## [Exercise description]
Your output should be everything below from the line containing "desk: (237, 207)" down to the line containing "locker: (293, 451) -> (163, 402), moved", both ends included, copied exactly, with pictures left out.

## [Working data]

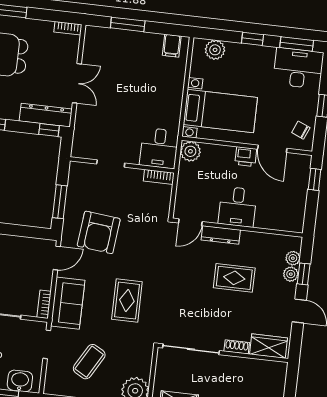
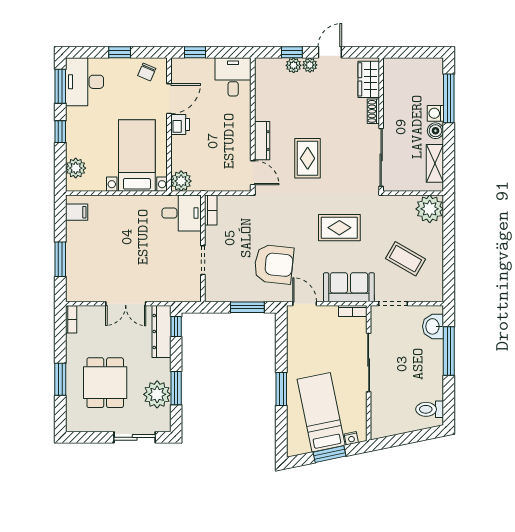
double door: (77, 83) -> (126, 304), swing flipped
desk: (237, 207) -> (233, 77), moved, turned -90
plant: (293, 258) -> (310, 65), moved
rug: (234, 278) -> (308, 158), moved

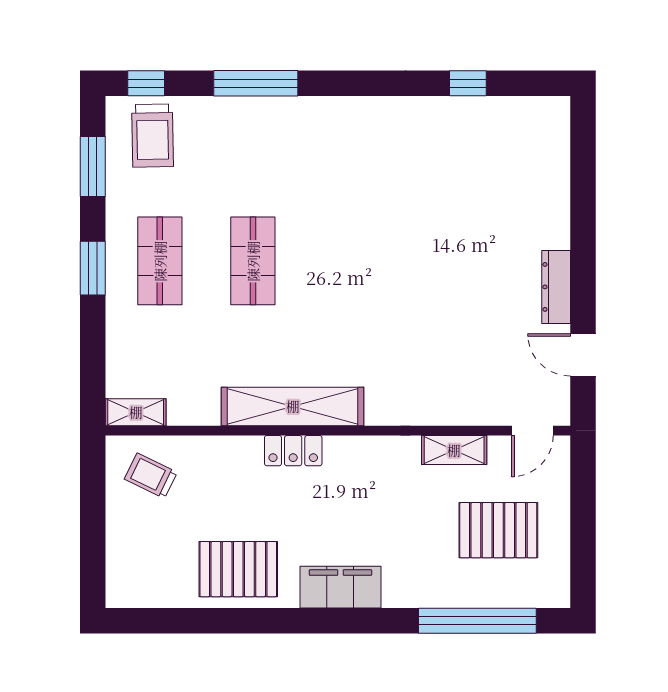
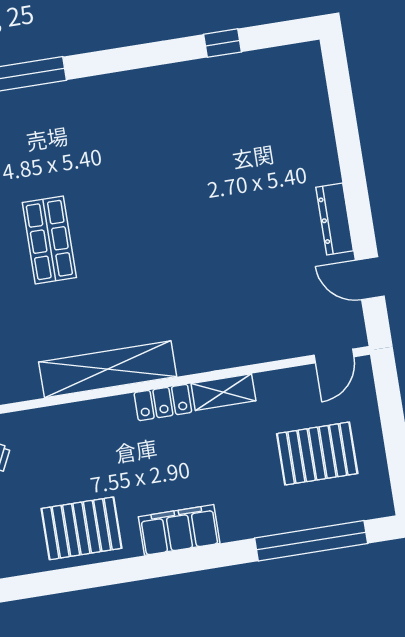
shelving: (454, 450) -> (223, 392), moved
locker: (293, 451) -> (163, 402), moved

--

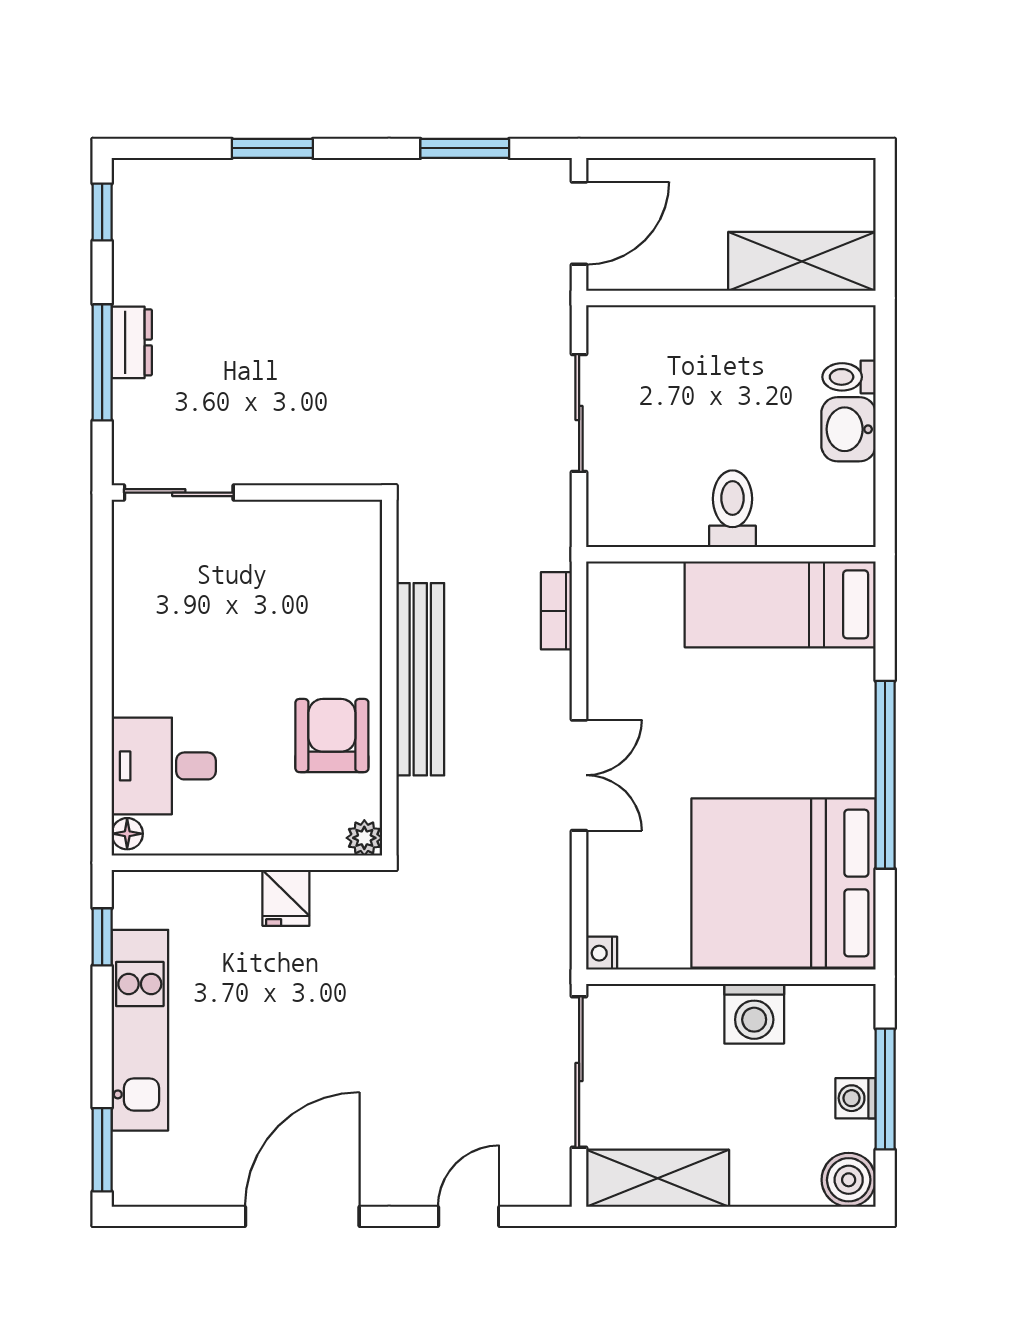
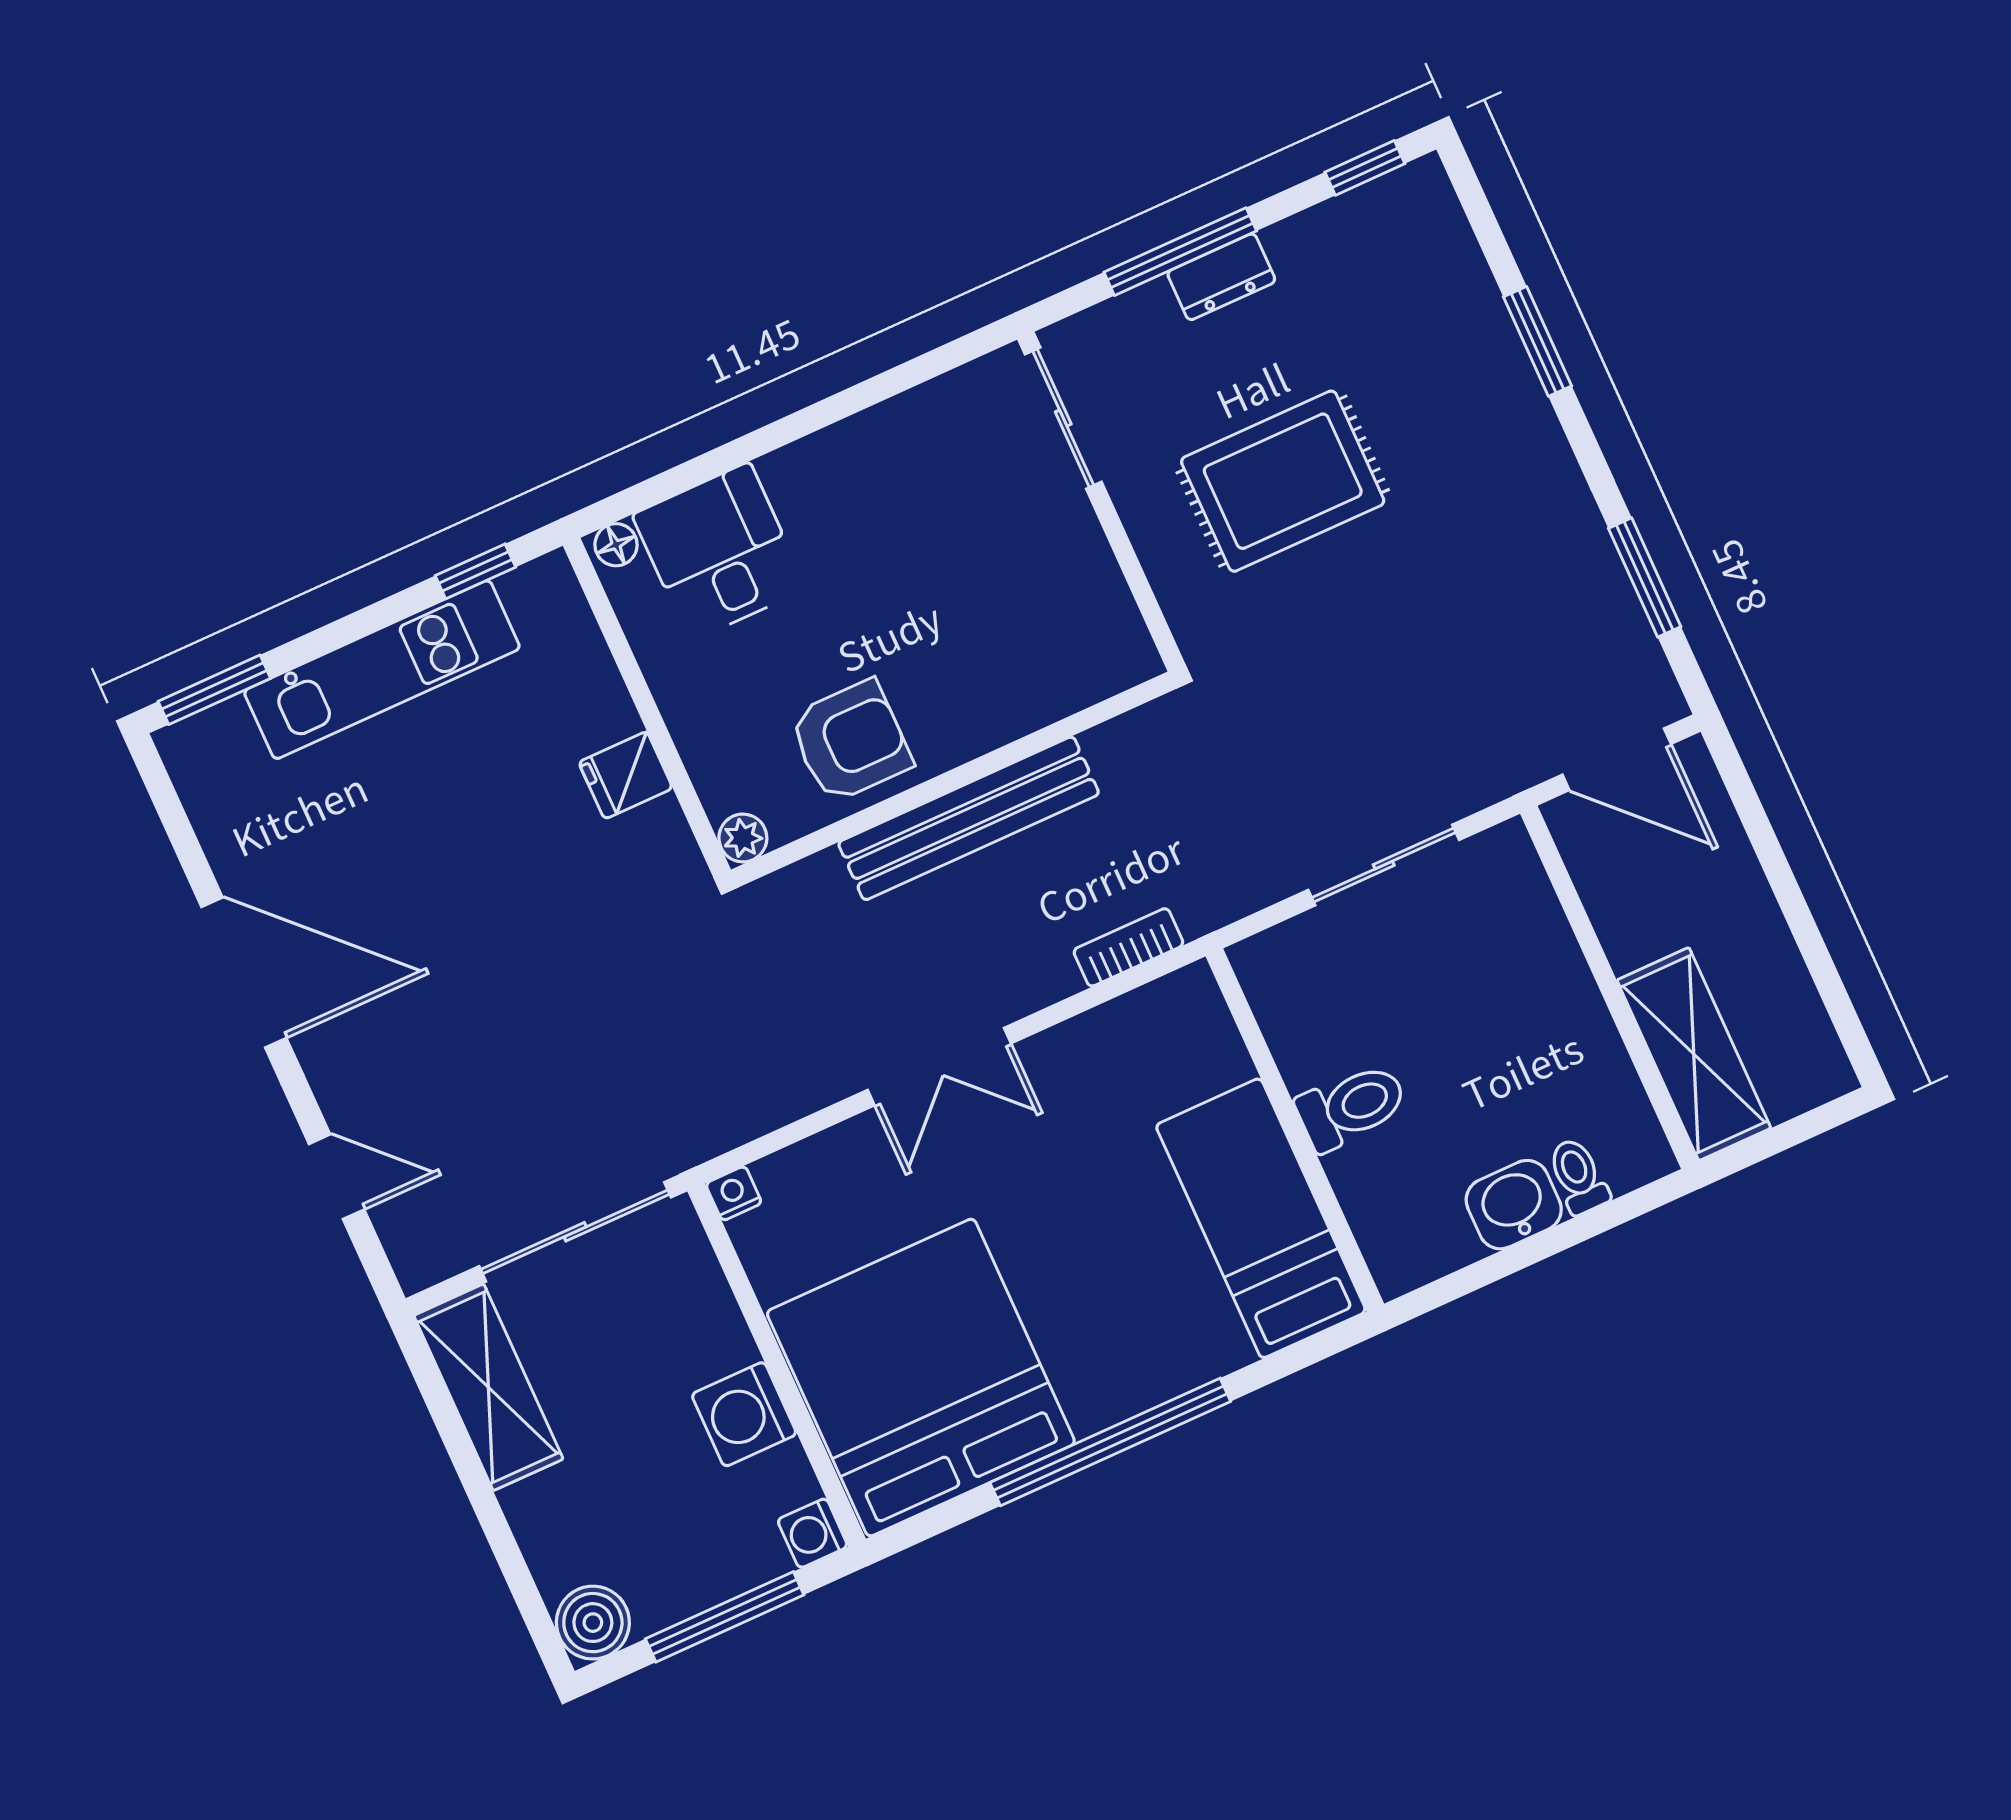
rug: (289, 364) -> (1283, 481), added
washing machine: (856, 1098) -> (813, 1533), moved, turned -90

## [Solution to the problem]
desk: (237, 207) -> (233, 77), moved, turned -90
plant: (293, 258) -> (310, 65), moved
rug: (234, 278) -> (308, 158), moved

shelving: (454, 450) -> (223, 392), moved
locker: (293, 451) -> (163, 402), moved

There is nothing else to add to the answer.